[Stored data — start]
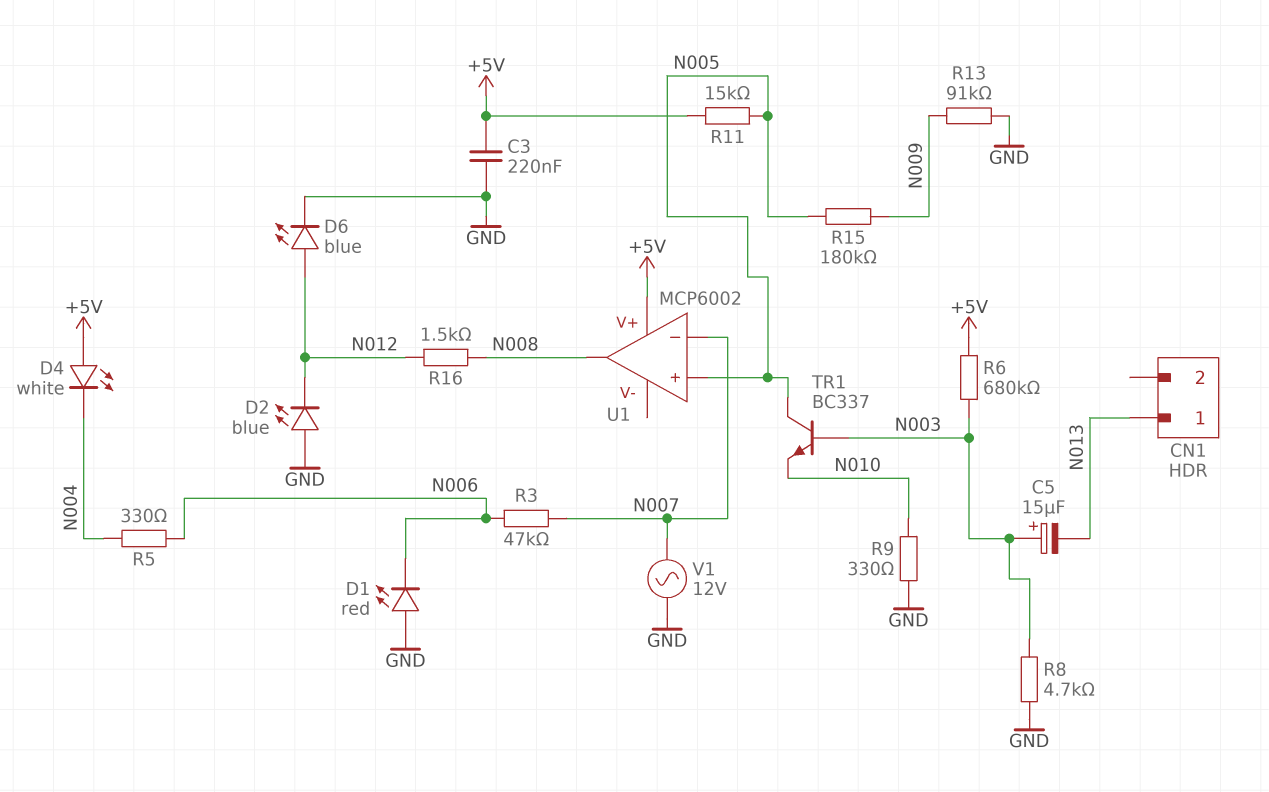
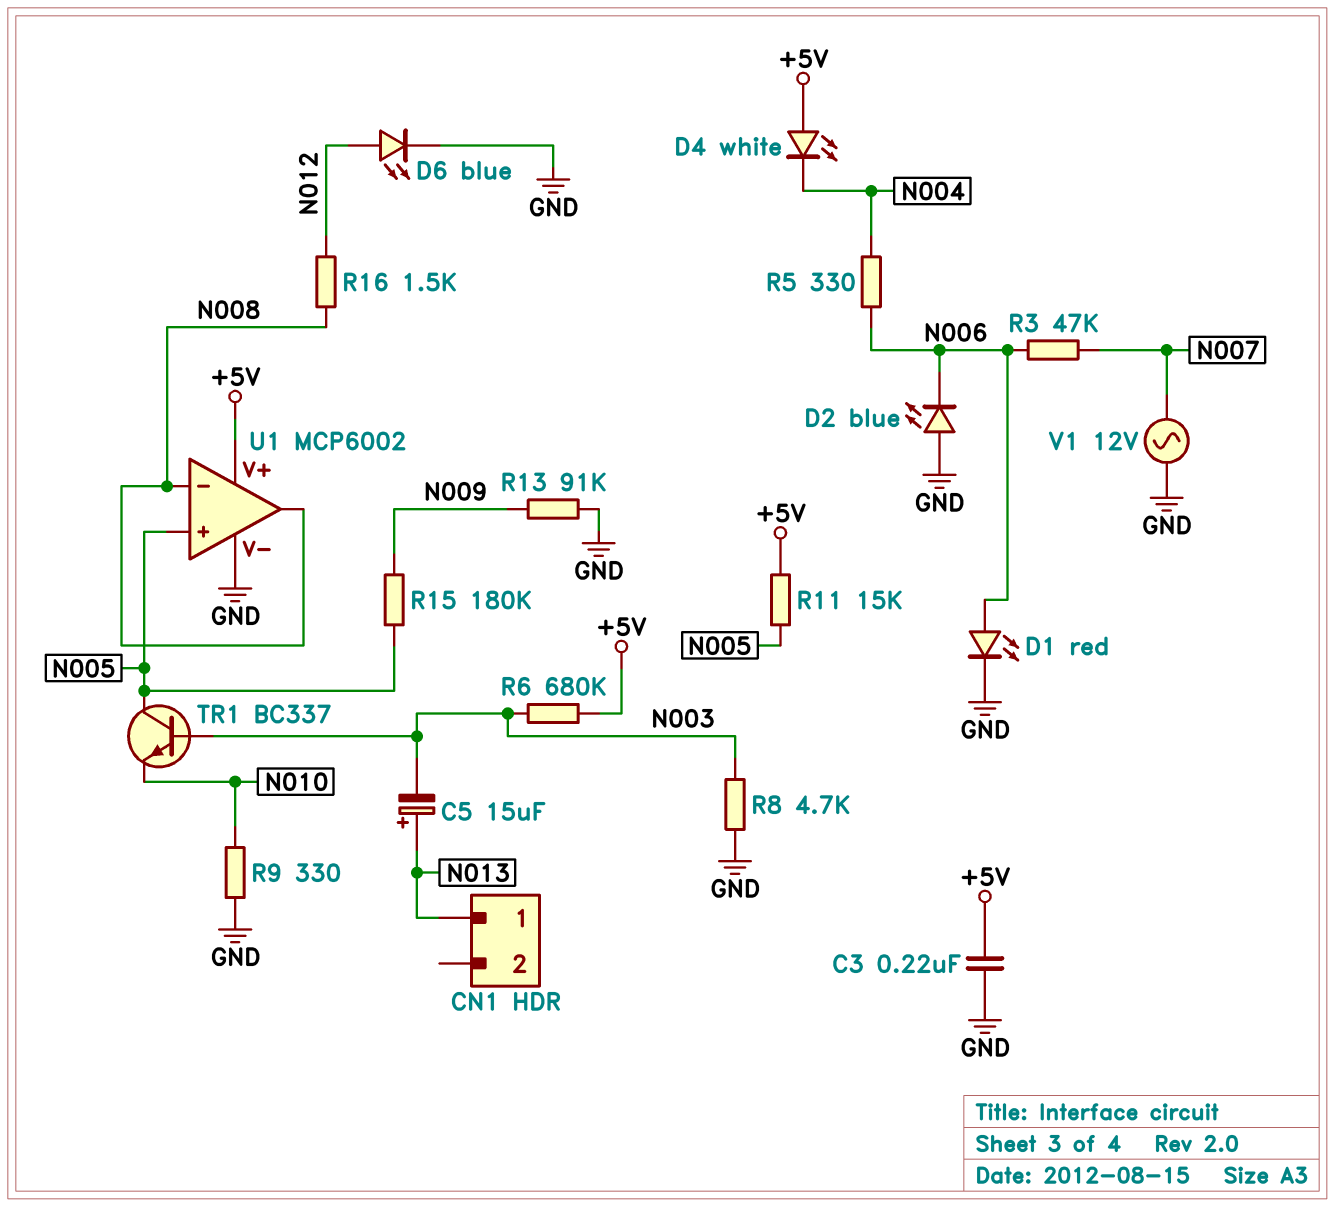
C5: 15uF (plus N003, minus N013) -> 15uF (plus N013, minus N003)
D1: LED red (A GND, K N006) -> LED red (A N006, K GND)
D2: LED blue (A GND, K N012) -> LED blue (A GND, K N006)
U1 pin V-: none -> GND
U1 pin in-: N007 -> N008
[Stored data — finish]
[Stored data — start]
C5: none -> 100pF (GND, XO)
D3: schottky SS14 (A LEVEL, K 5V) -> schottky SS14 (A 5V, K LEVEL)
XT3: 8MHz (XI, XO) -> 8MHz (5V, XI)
[Stored data — finish]
Once you find the line with "C5: none -> 100pF (GND, XO)" above, print it and every line after it up to and including the line with "XT3: 8MHz (XI, XO) -> 8MHz (5V, XI)", exactly as written and nothing else.

C5: none -> 100pF (GND, XO)
D3: schottky SS14 (A LEVEL, K 5V) -> schottky SS14 (A 5V, K LEVEL)
XT3: 8MHz (XI, XO) -> 8MHz (5V, XI)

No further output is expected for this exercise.